● **Required action**:
Wherever the string "naranja" appears in the records, return the line that holds it.

- - - -

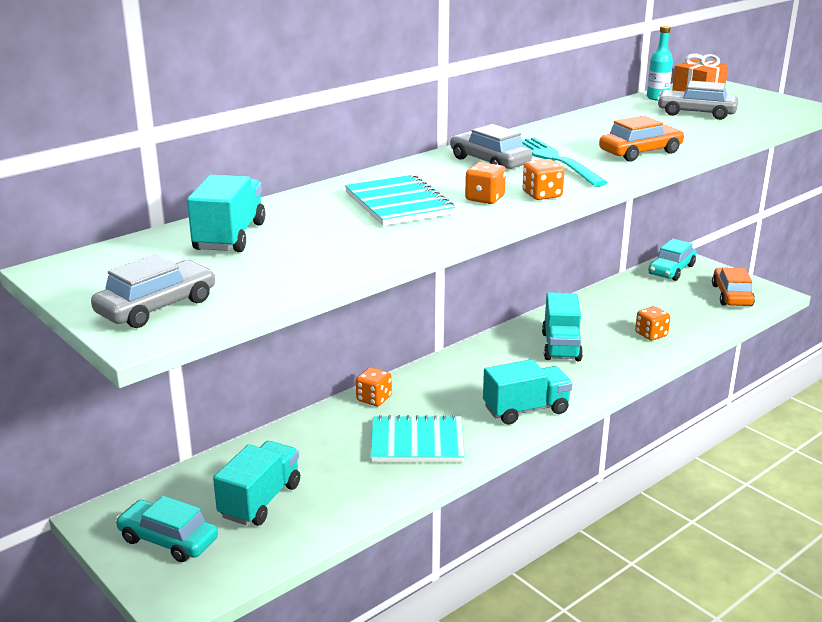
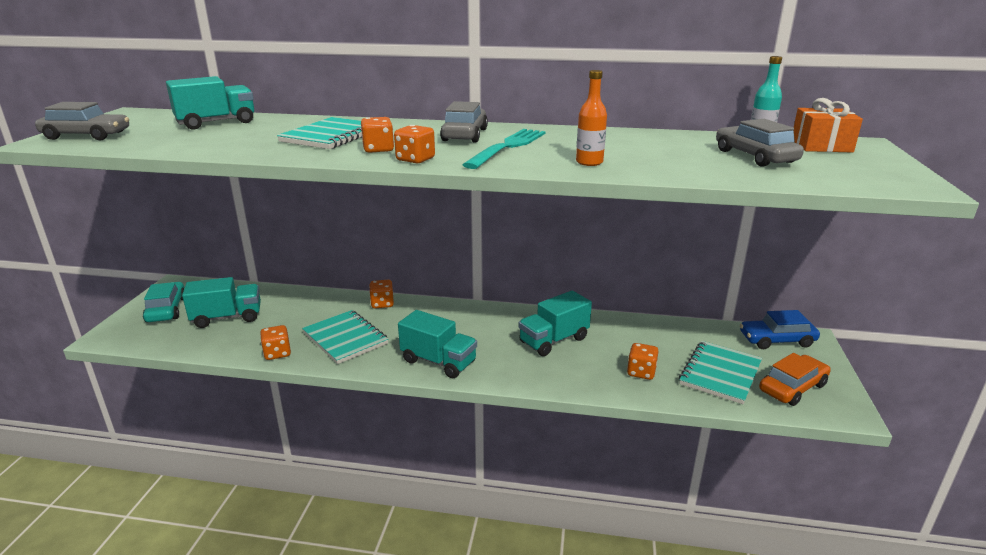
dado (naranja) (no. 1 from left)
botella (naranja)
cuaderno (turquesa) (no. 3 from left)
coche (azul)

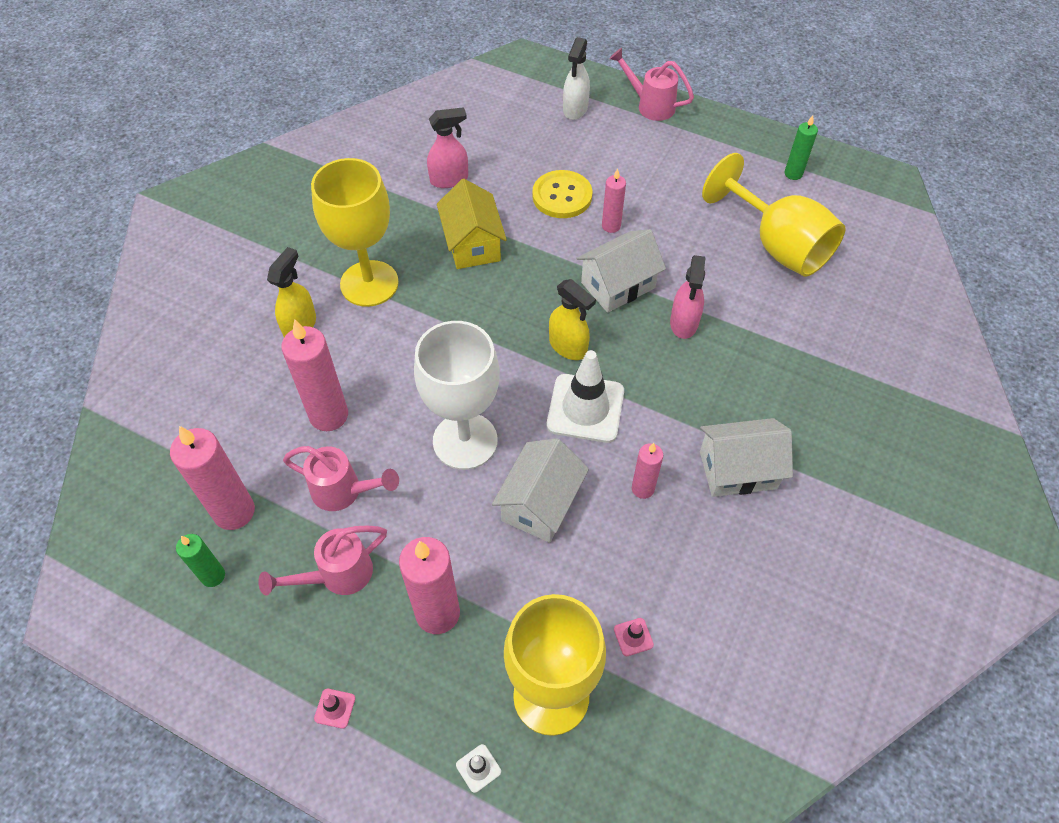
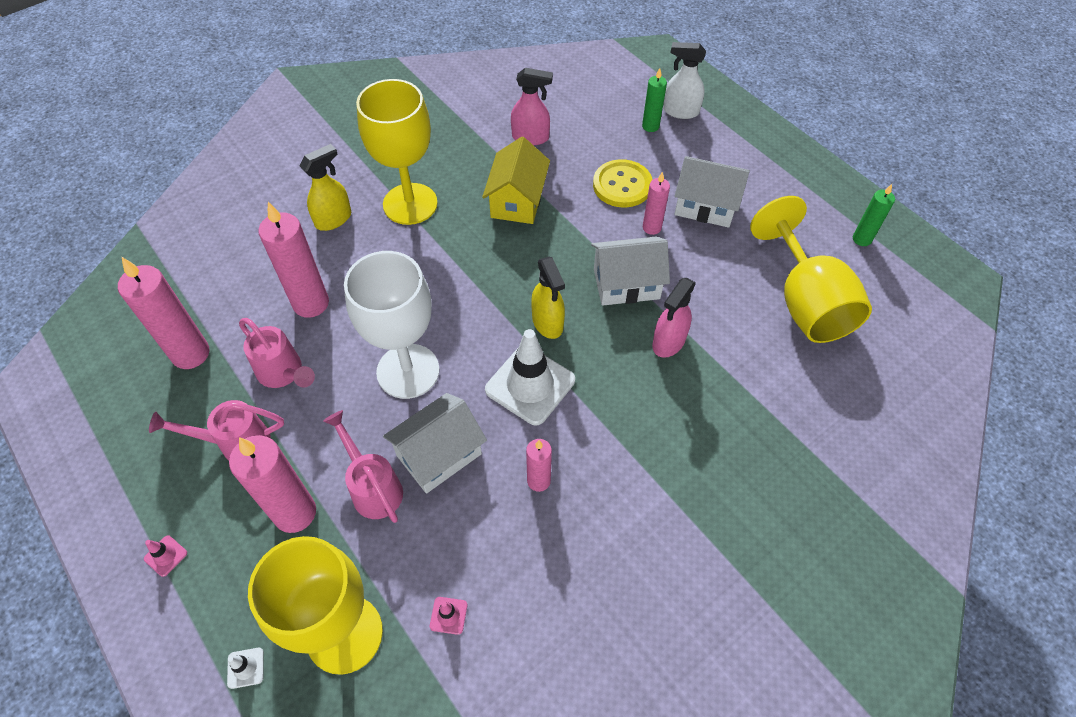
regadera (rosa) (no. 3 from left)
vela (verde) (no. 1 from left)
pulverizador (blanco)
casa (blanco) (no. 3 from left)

- - - -

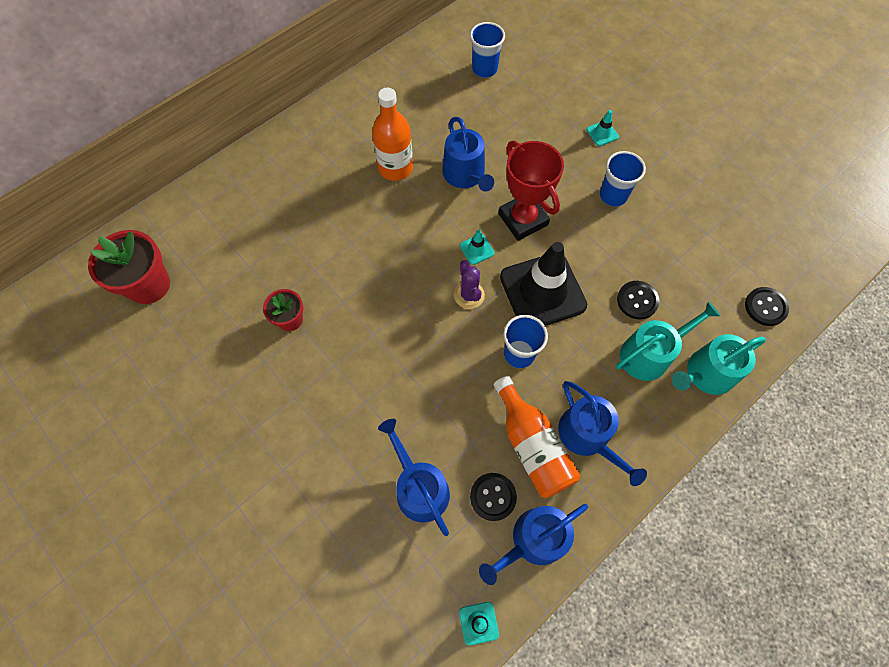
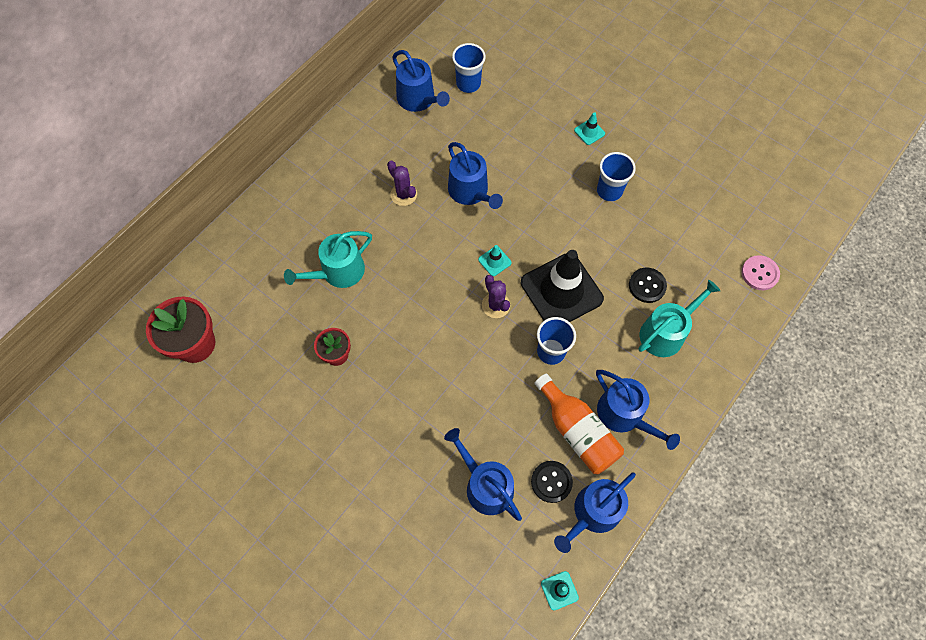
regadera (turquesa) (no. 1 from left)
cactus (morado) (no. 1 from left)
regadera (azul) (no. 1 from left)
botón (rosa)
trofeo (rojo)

- - - -

● **Answer section**:
dado (naranja) (no. 1 from left)
botella (naranja)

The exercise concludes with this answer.